- [Exercise]: What needs reproducing is the run of lines in the data below starting at the line with "camera: 25 degrees right, 10 degrees up" and ending at the line with "(364, 108) = (350, 233): white", both ends included. Copy it exactly, without pictures, and add nothing.

━━━ Material shown

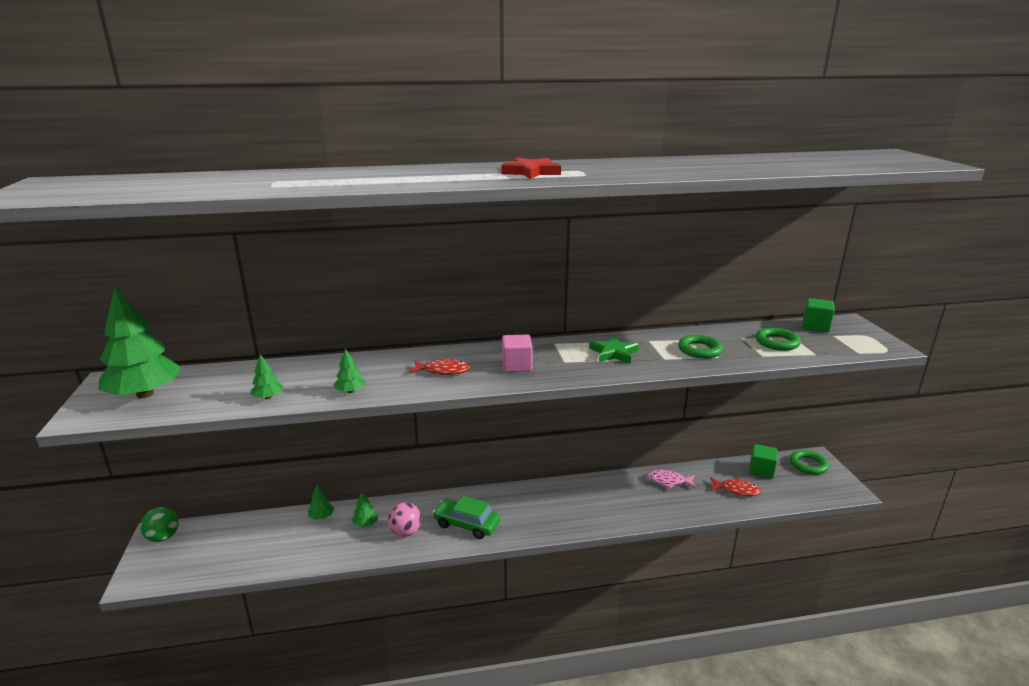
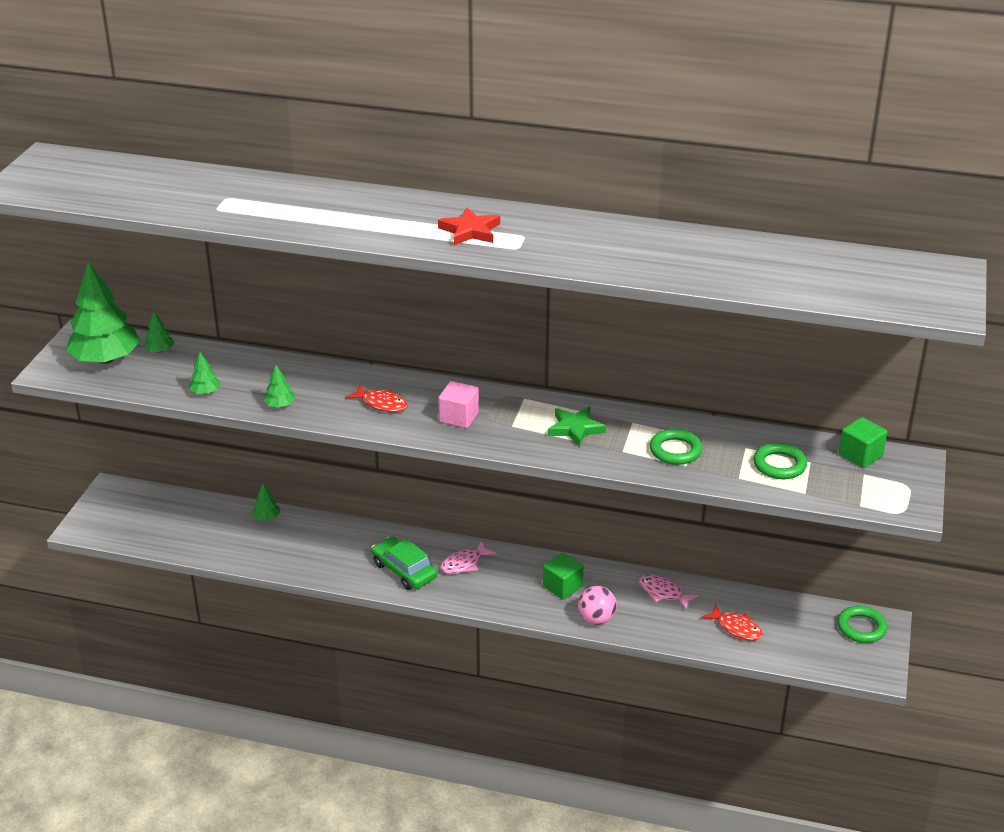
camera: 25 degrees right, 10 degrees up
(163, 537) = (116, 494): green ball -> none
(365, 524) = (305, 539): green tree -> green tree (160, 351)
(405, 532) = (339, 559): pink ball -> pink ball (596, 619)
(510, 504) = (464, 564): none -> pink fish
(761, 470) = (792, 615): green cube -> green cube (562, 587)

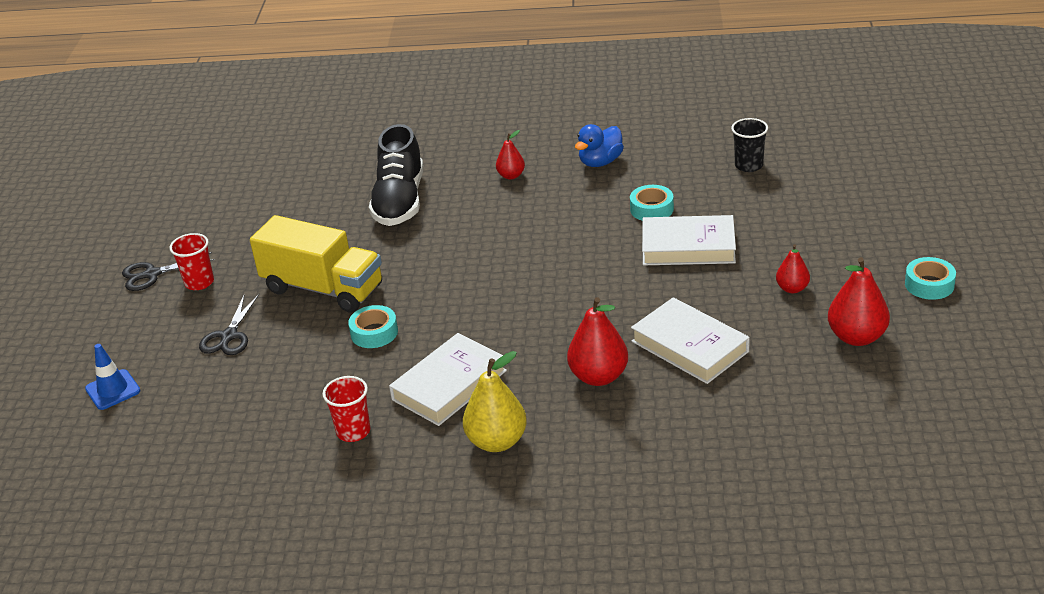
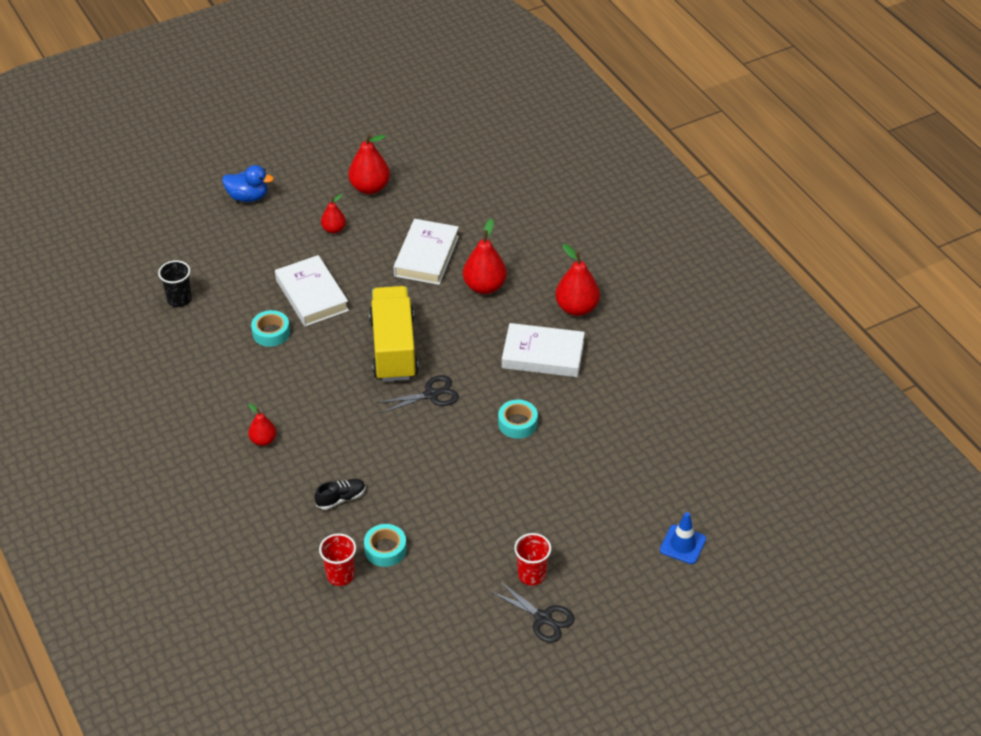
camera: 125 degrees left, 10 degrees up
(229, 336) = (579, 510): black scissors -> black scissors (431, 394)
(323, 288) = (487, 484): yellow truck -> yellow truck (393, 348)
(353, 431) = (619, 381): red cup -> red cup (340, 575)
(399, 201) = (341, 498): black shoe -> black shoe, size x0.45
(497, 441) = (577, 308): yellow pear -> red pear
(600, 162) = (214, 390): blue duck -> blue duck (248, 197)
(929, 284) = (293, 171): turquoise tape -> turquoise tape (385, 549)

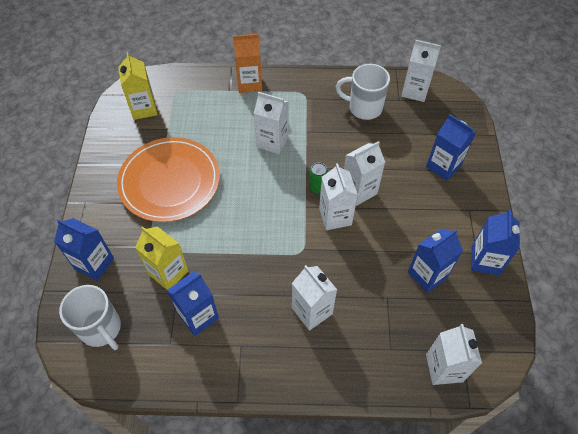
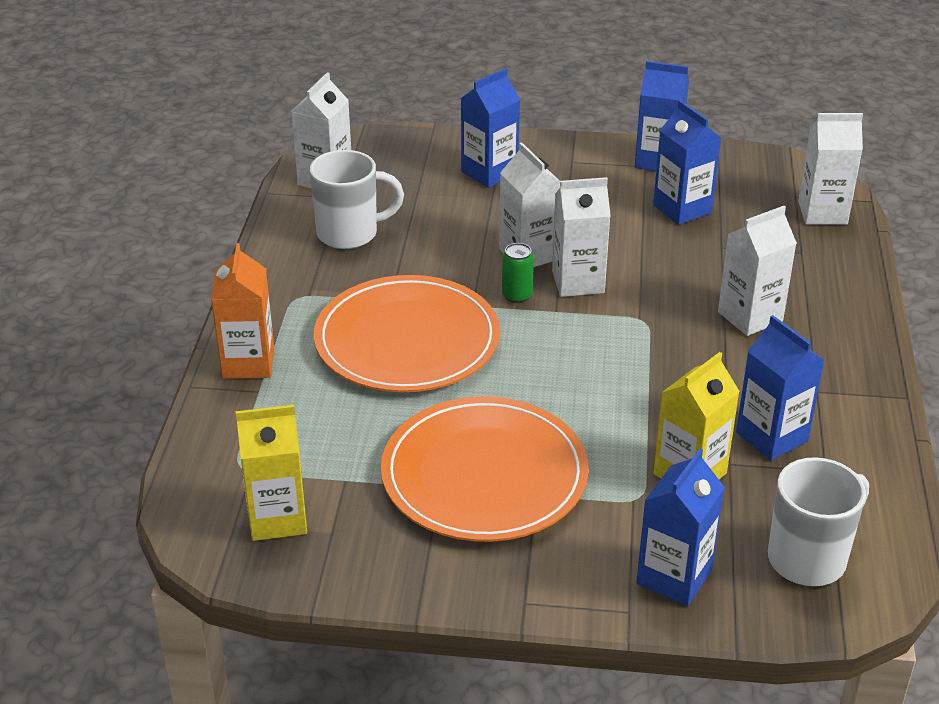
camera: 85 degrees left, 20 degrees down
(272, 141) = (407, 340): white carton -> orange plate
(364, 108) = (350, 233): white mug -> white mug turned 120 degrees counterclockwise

━━━━━━
━━━ Material shown

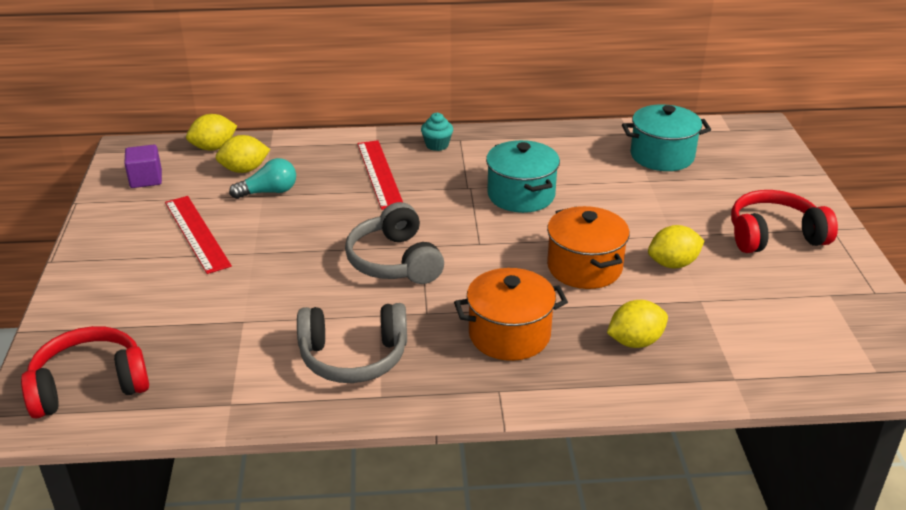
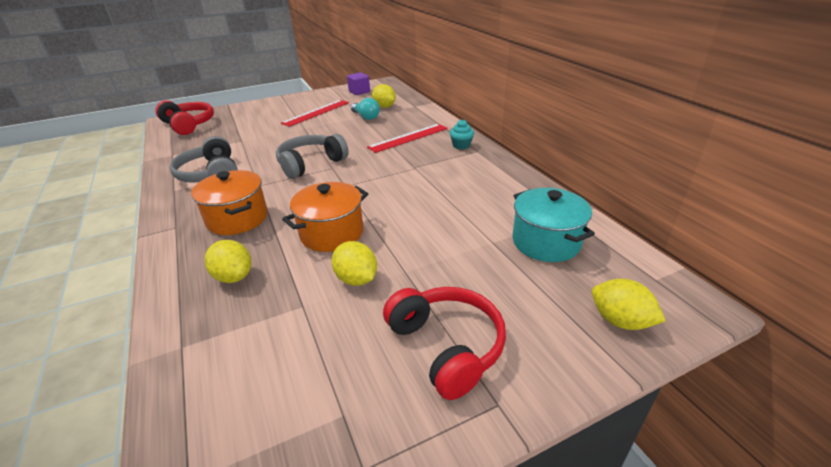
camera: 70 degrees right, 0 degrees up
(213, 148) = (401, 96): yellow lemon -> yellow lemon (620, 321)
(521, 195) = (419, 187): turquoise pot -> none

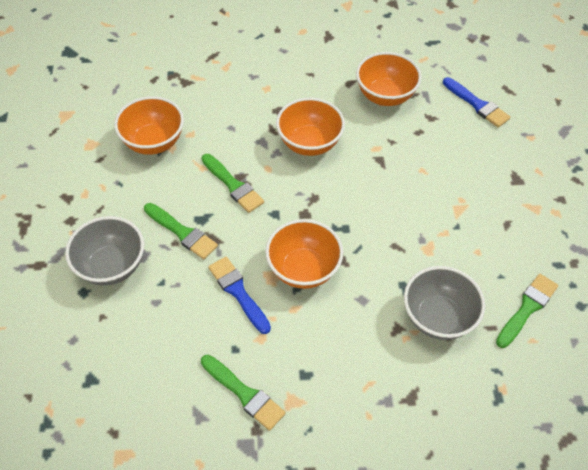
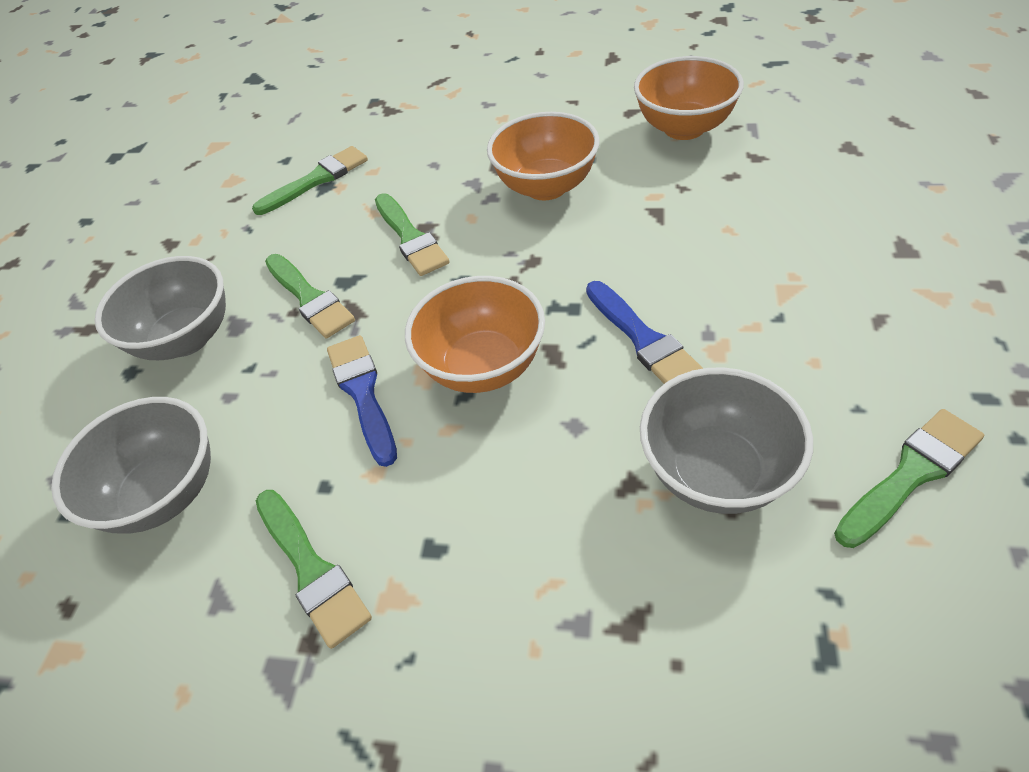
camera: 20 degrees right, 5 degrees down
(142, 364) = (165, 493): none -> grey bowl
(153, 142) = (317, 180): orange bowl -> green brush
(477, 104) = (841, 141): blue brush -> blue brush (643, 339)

━━━━━━

- [Finished task]:
camera: 25 degrees right, 10 degrees up
(163, 537) = (116, 494): green ball -> none
(365, 524) = (305, 539): green tree -> green tree (160, 351)
(405, 532) = (339, 559): pink ball -> pink ball (596, 619)
(510, 504) = (464, 564): none -> pink fish
(761, 470) = (792, 615): green cube -> green cube (562, 587)

camera: 125 degrees left, 10 degrees up
(229, 336) = (579, 510): black scissors -> black scissors (431, 394)
(323, 288) = (487, 484): yellow truck -> yellow truck (393, 348)
(353, 431) = (619, 381): red cup -> red cup (340, 575)
(399, 201) = (341, 498): black shoe -> black shoe, size x0.45
(497, 441) = (577, 308): yellow pear -> red pear
(600, 162) = (214, 390): blue duck -> blue duck (248, 197)
(929, 284) = (293, 171): turquoise tape -> turquoise tape (385, 549)

camera: 85 degrees left, 20 degrees down
(272, 141) = (407, 340): white carton -> orange plate
(364, 108) = (350, 233): white mug -> white mug turned 120 degrees counterclockwise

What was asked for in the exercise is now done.